• Task to carry out:
Reproduce the records word for word, from their first line through the line that holds "Point (645, 580) is in front.", including both.
↓
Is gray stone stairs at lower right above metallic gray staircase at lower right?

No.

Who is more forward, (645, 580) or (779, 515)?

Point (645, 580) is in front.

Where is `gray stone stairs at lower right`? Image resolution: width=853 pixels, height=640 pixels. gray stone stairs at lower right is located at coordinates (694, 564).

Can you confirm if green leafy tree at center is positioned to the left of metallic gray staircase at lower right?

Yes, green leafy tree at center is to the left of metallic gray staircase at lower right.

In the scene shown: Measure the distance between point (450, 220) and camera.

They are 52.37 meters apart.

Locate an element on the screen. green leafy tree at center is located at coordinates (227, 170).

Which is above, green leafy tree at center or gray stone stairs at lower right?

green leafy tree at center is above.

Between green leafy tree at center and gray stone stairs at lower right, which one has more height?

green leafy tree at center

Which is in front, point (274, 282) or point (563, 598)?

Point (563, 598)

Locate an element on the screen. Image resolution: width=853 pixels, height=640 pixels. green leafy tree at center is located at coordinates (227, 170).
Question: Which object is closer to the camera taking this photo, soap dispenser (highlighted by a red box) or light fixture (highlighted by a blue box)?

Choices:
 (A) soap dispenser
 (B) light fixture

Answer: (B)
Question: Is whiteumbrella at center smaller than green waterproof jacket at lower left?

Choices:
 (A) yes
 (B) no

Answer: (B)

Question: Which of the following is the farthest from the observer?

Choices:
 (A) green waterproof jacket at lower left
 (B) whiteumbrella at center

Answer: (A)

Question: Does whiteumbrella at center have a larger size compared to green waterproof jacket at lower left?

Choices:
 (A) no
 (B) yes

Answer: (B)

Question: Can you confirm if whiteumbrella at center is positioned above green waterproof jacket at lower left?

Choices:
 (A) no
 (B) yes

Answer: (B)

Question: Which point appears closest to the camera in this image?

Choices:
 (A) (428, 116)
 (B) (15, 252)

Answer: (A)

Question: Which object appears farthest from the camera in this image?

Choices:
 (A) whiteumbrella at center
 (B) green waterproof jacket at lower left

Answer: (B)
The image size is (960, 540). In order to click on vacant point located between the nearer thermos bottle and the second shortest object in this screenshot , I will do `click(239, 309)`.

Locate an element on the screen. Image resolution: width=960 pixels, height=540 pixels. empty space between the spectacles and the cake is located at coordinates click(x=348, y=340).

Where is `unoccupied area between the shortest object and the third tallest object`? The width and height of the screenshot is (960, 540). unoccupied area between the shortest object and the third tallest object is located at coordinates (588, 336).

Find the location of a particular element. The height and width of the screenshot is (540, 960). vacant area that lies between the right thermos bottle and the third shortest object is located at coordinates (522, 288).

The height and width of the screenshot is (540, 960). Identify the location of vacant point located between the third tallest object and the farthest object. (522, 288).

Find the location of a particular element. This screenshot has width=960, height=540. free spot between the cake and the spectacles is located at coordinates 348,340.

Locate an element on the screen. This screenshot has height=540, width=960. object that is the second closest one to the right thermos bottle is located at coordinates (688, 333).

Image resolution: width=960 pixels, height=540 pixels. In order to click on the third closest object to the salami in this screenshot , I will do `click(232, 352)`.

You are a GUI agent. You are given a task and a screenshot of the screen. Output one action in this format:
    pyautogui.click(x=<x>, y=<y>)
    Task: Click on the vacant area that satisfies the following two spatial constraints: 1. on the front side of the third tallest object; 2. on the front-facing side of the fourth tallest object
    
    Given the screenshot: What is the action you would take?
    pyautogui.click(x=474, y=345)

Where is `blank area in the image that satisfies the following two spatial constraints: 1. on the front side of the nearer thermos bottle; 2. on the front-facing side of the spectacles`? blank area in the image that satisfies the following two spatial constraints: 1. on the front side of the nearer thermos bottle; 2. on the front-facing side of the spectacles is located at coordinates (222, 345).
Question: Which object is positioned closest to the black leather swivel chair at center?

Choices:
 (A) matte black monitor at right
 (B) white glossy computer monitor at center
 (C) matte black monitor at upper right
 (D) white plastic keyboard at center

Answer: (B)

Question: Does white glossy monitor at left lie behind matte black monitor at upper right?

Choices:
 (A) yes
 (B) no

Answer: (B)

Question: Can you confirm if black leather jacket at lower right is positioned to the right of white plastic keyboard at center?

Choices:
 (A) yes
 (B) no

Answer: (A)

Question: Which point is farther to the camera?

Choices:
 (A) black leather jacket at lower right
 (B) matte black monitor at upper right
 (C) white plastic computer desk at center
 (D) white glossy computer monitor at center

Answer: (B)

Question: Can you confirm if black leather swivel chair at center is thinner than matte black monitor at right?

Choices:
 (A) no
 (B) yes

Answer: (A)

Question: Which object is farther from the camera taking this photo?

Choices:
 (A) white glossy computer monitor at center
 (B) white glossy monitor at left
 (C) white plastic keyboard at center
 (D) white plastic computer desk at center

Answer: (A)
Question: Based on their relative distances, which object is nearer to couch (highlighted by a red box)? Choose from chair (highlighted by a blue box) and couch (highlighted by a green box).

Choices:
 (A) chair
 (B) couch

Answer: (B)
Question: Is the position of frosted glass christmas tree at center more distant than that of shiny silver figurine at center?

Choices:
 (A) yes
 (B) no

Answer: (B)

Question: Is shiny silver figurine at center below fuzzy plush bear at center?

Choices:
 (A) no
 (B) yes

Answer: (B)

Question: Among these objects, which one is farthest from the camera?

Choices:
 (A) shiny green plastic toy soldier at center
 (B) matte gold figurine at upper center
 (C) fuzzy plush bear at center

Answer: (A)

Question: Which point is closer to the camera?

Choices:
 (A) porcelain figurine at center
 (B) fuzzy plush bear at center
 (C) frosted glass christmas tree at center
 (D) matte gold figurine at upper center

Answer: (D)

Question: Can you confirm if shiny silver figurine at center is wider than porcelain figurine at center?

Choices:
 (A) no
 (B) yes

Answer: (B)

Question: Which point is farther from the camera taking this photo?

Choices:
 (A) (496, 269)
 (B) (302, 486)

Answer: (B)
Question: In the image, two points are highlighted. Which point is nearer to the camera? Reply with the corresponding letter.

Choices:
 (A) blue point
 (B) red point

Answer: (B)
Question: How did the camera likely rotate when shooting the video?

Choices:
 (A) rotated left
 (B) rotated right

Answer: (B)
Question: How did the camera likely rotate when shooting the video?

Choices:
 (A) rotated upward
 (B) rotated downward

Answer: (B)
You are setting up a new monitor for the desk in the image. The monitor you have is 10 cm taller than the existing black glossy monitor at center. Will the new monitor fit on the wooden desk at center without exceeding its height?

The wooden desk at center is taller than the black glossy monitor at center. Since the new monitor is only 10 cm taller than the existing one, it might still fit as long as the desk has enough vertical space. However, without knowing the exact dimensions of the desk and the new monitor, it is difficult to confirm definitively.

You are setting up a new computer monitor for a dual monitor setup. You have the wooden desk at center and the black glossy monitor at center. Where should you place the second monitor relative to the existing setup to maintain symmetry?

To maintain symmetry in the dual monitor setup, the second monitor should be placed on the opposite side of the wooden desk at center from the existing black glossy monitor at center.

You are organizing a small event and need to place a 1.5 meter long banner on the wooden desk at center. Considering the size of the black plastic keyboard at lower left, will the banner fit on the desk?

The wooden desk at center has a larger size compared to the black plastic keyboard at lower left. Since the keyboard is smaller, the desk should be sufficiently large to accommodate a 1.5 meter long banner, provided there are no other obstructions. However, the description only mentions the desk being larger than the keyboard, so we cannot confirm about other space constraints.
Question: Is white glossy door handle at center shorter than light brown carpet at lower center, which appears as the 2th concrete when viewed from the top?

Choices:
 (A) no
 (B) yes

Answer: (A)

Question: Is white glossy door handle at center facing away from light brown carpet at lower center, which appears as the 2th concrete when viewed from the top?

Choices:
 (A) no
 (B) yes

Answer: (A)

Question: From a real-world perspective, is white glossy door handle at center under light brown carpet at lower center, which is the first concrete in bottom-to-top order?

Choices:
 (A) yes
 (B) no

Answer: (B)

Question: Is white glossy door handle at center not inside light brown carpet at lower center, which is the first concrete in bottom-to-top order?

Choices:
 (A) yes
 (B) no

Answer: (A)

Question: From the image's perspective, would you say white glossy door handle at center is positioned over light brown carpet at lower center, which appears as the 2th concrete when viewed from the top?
↑
• Result below:
Is gray stone stairs at lower right above metallic gray staircase at lower right?

No.

Who is more forward, (645, 580) or (779, 515)?

Point (645, 580) is in front.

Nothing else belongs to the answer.